**About this task:** From the entries below, reproduce exactly the line containing "blue cutting board [205,214,311,292]", the line containing "none -> green cutting board [376,405,535,559]", and every line in between, with nothing added.

[The input]

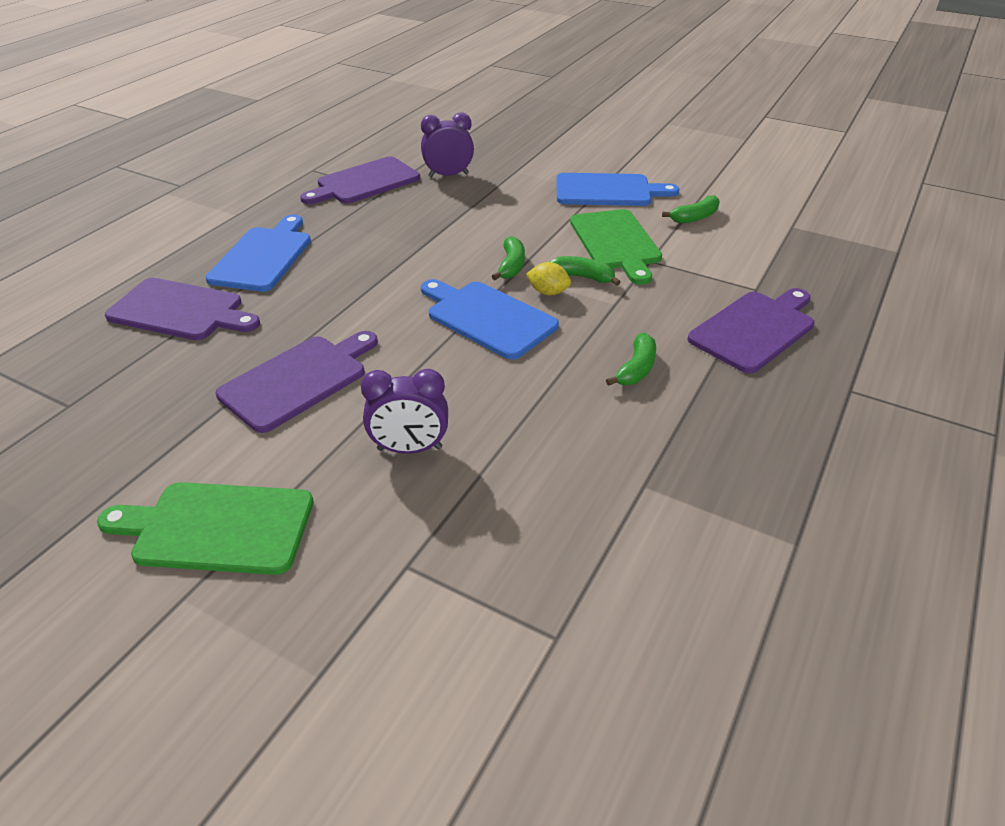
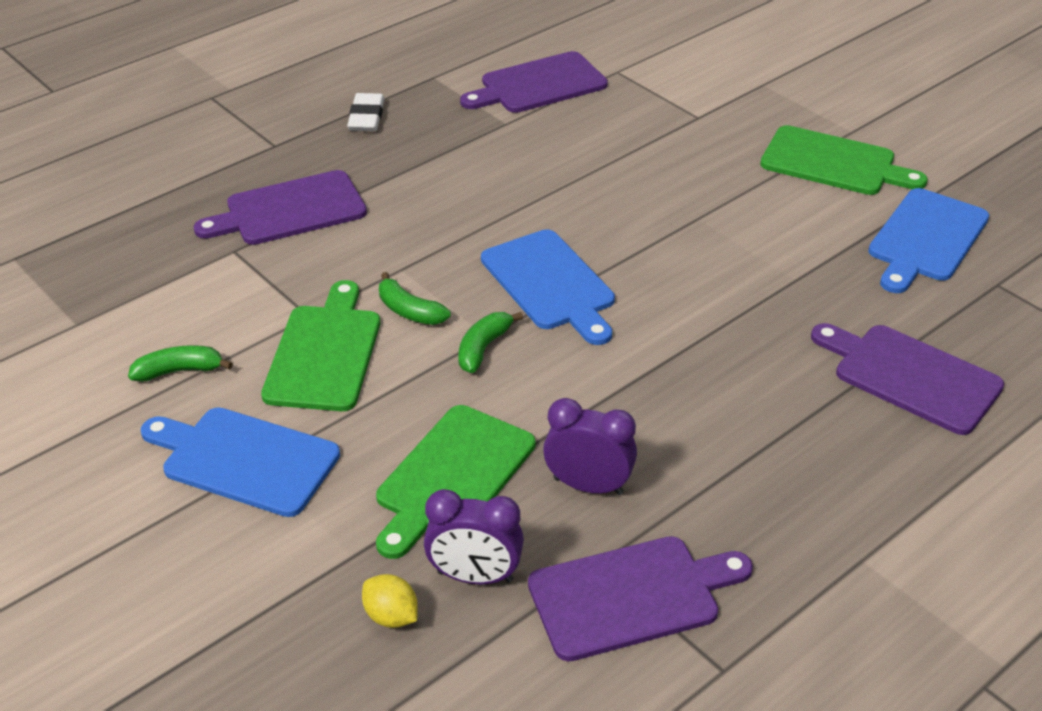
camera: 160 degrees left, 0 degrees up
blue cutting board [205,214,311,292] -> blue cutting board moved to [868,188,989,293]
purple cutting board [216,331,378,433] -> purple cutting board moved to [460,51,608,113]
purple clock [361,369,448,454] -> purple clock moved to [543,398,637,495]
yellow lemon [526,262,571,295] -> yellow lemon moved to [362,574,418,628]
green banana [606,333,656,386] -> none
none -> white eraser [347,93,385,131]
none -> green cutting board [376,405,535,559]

[/The input]
[The input]

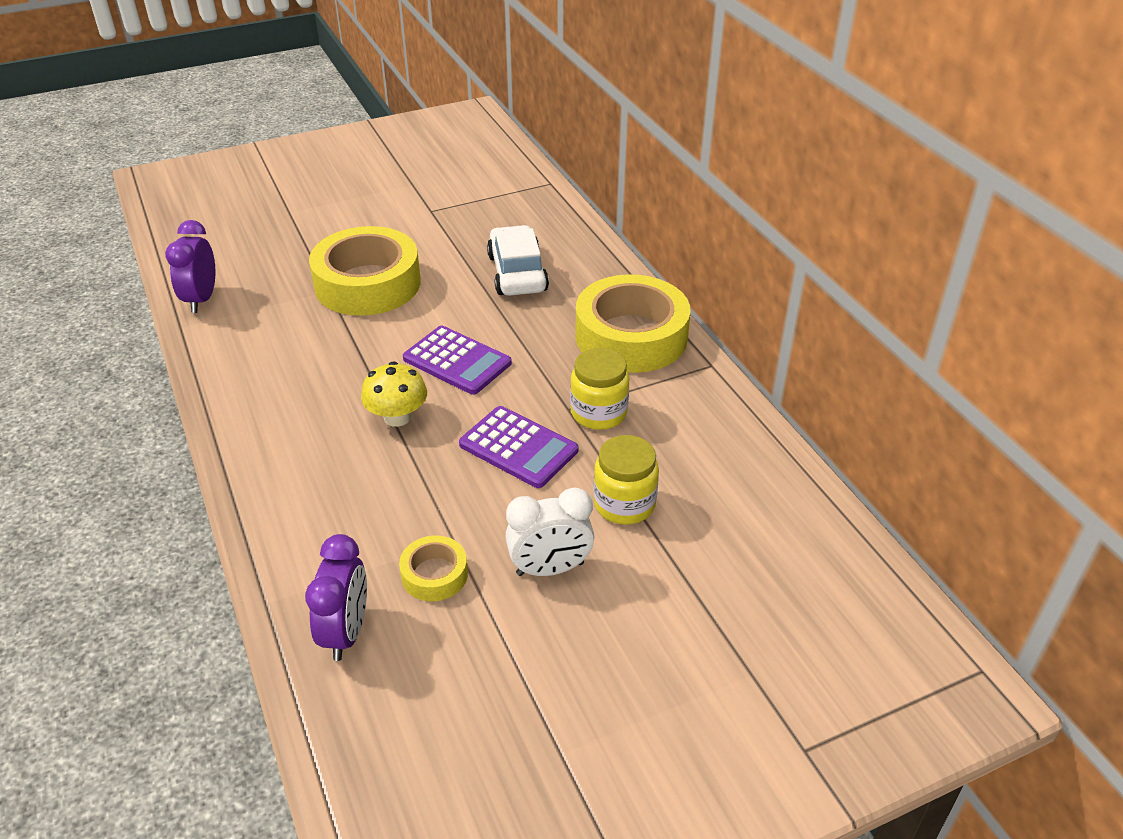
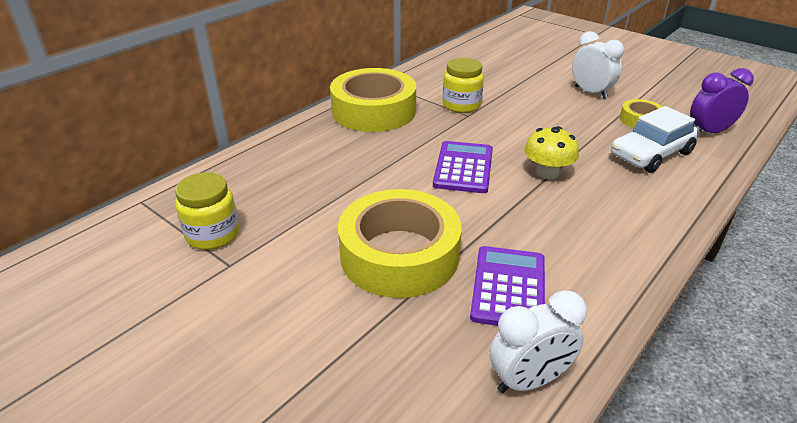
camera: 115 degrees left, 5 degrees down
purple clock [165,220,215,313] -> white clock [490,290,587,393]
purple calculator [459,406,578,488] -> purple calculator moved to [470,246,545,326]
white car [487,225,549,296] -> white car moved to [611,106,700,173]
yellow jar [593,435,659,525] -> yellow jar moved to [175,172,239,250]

[/The input]
[The input]

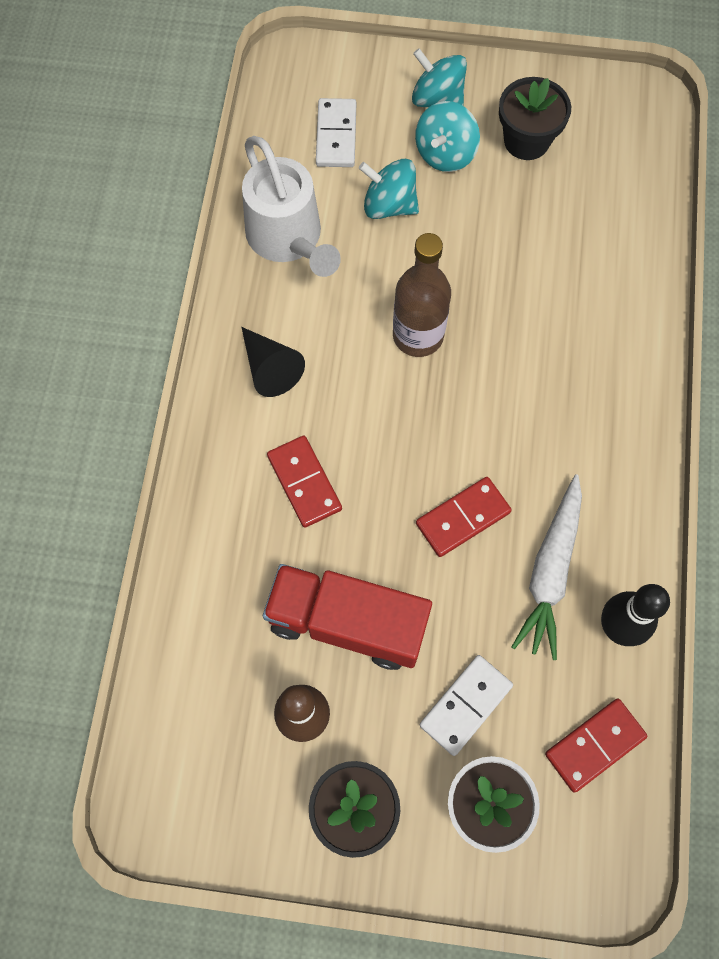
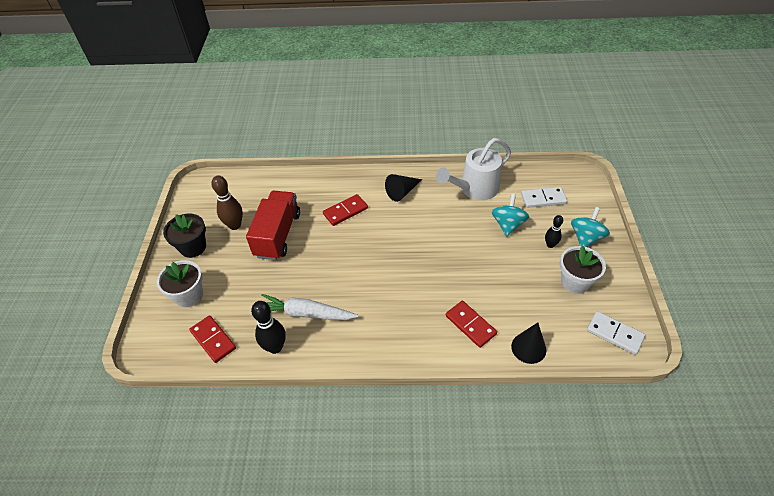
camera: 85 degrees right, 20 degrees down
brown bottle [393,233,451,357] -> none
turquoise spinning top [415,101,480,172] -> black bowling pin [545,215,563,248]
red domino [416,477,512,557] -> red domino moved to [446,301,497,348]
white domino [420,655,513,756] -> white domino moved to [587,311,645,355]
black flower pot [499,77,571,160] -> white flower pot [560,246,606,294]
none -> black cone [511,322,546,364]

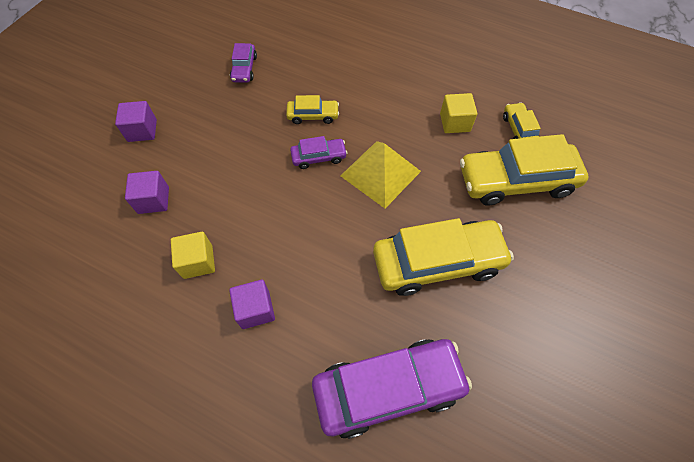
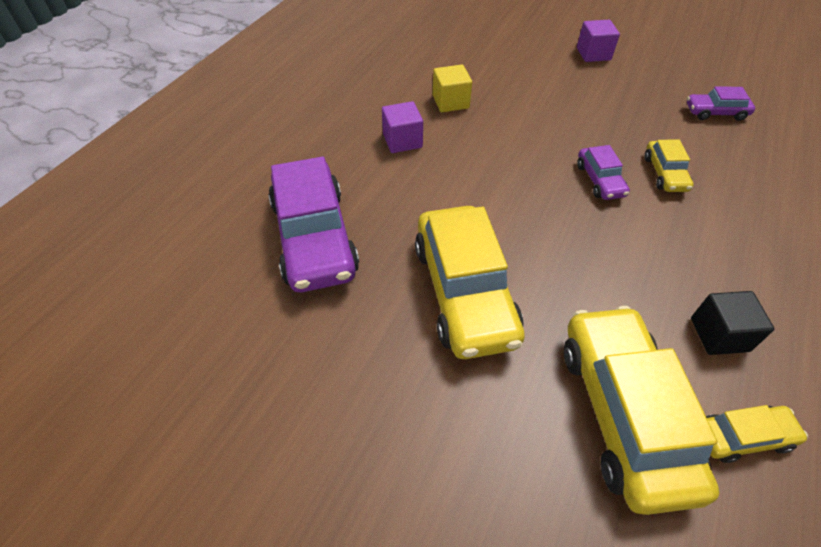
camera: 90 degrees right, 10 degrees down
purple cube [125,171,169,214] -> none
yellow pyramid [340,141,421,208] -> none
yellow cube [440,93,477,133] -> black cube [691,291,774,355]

[/The input]

**Exercise response:**
blue cutting board [205,214,311,292] -> blue cutting board moved to [868,188,989,293]
purple cutting board [216,331,378,433] -> purple cutting board moved to [460,51,608,113]
purple clock [361,369,448,454] -> purple clock moved to [543,398,637,495]
yellow lemon [526,262,571,295] -> yellow lemon moved to [362,574,418,628]
green banana [606,333,656,386] -> none
none -> white eraser [347,93,385,131]
none -> green cutting board [376,405,535,559]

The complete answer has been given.